### What you need to do
Starting with the first line of the listing, quote each line exactly until and including the one with "none -> purple tile G7:G8 level 1", leaving pictures out.

### Input
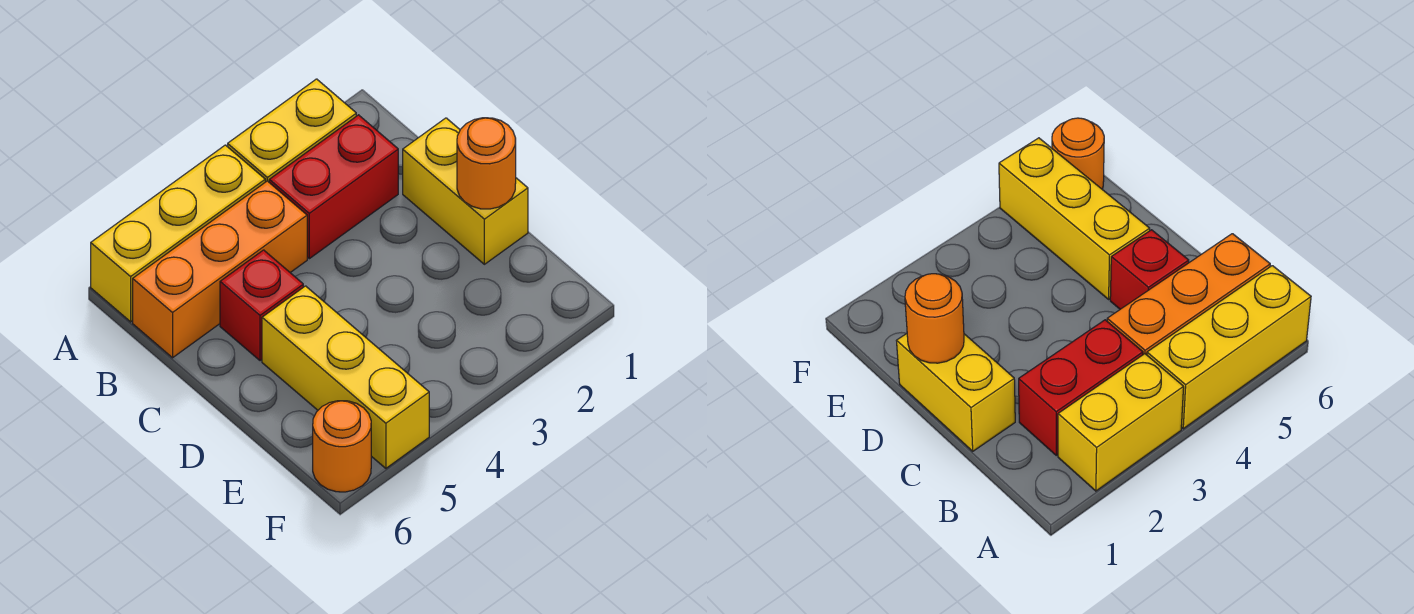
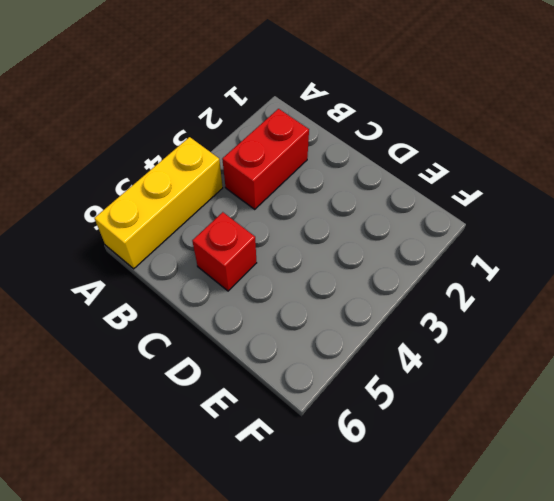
none -> yellow brick A2:A3 level 1
none -> orange brick B4:B6 level 1

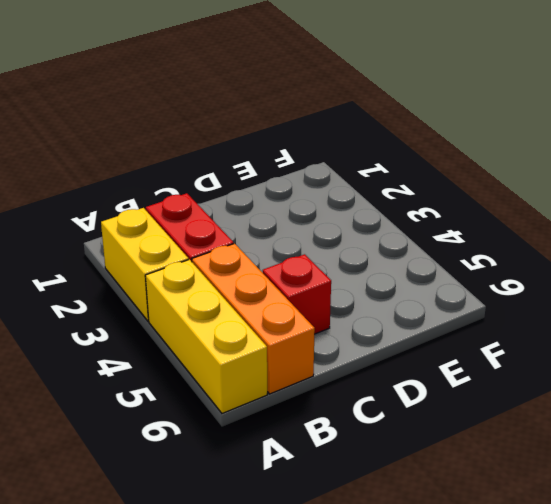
none -> yellow brick C1:D1 level 1
none -> yellow brick D5:F5 level 1

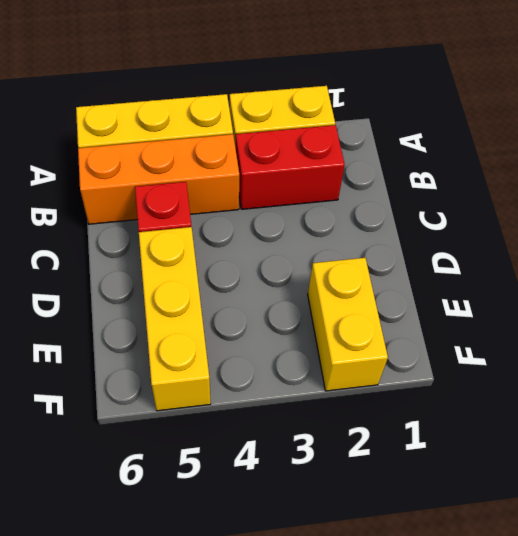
yellow brick E2:F2 level 1 -> yellow brick C1:D1 level 1
none -> orange round brick F6 level 1
none -> orange round brick D1 level 2

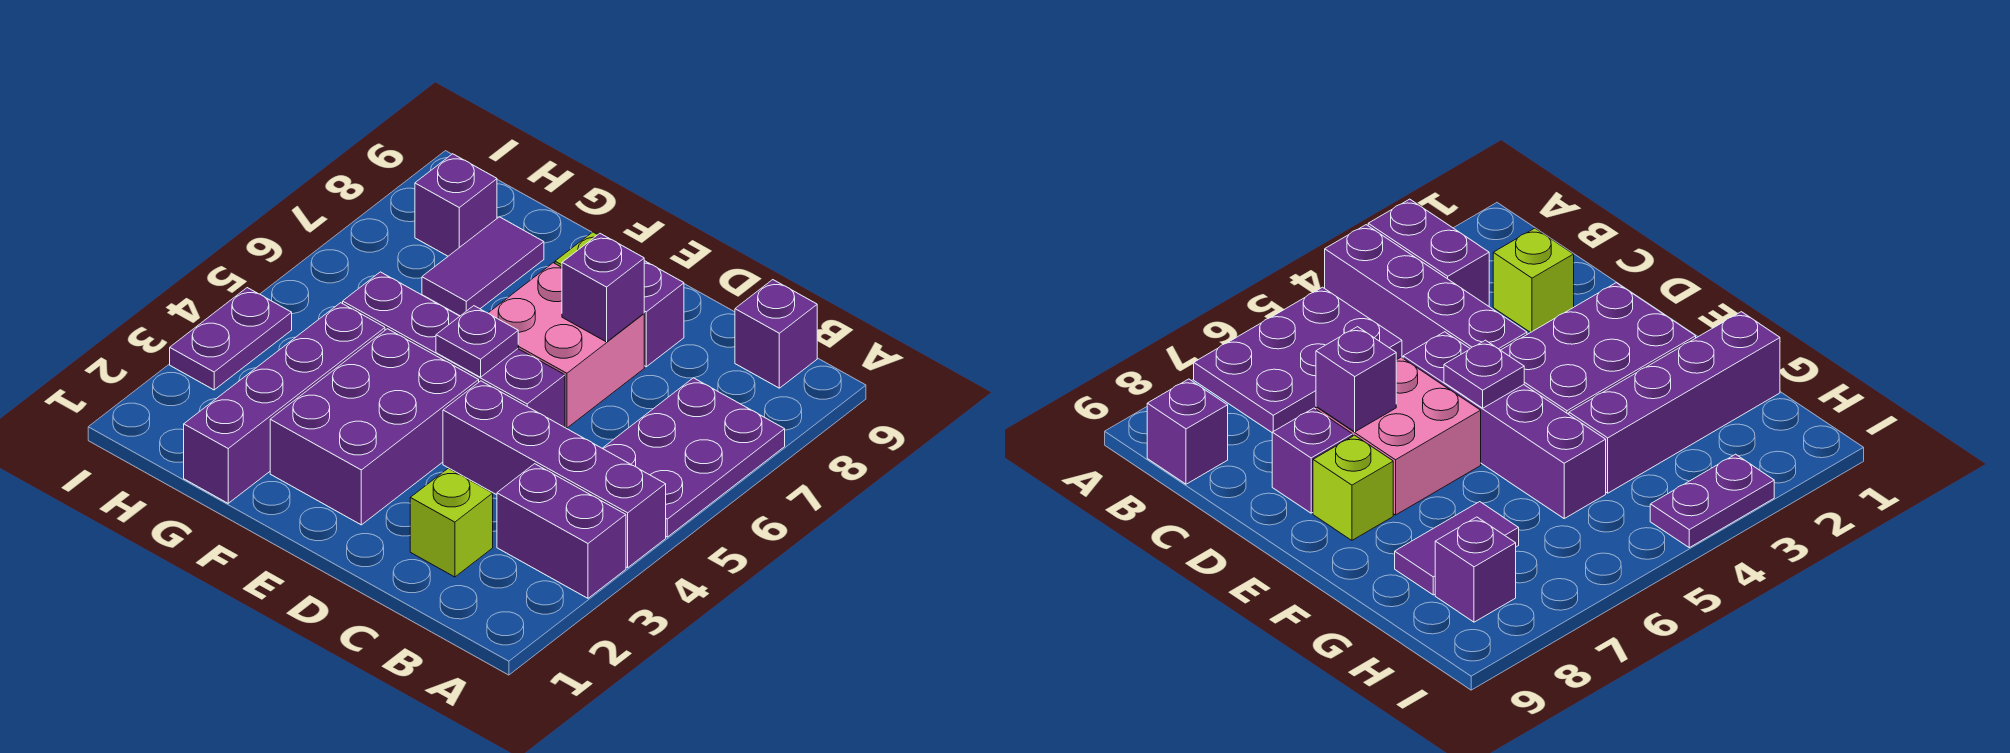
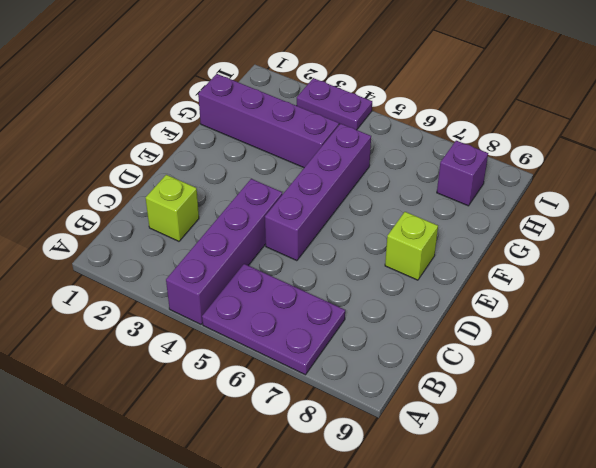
none -> purple brick A3:B3 level 1
none -> purple brick B9 level 1
none -> pink brick D6:E7 level 1

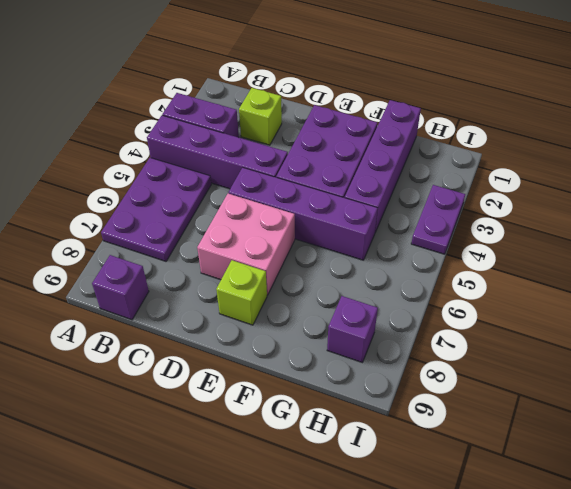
none -> purple brick D8 level 1
none -> purple tile G7:G8 level 1
none -> purple brick D7 level 2

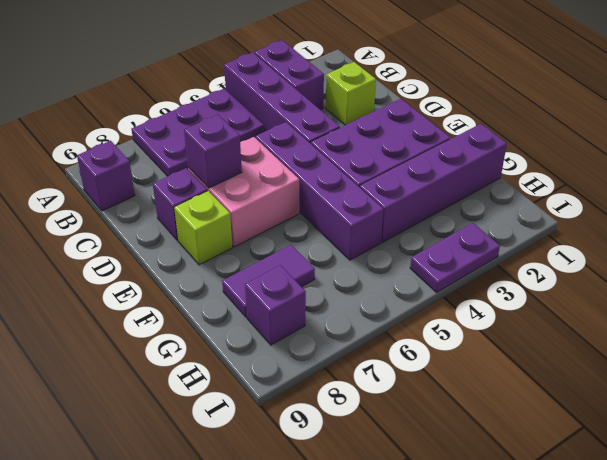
none -> purple plate E5 level 2

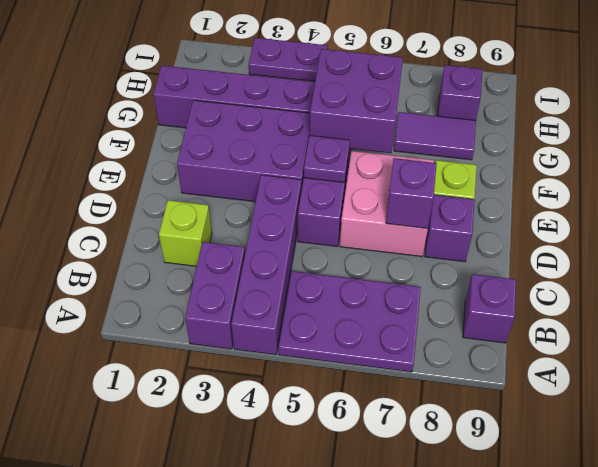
purple brick F5:G6 level 2 -> none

### Answer to this task
none -> yellow brick A2:A3 level 1
none -> orange brick B4:B6 level 1

none -> yellow brick C1:D1 level 1
none -> yellow brick D5:F5 level 1

yellow brick E2:F2 level 1 -> yellow brick C1:D1 level 1
none -> orange round brick F6 level 1
none -> orange round brick D1 level 2

none -> purple brick A3:B3 level 1
none -> purple brick B9 level 1
none -> pink brick D6:E7 level 1

none -> purple brick D8 level 1
none -> purple tile G7:G8 level 1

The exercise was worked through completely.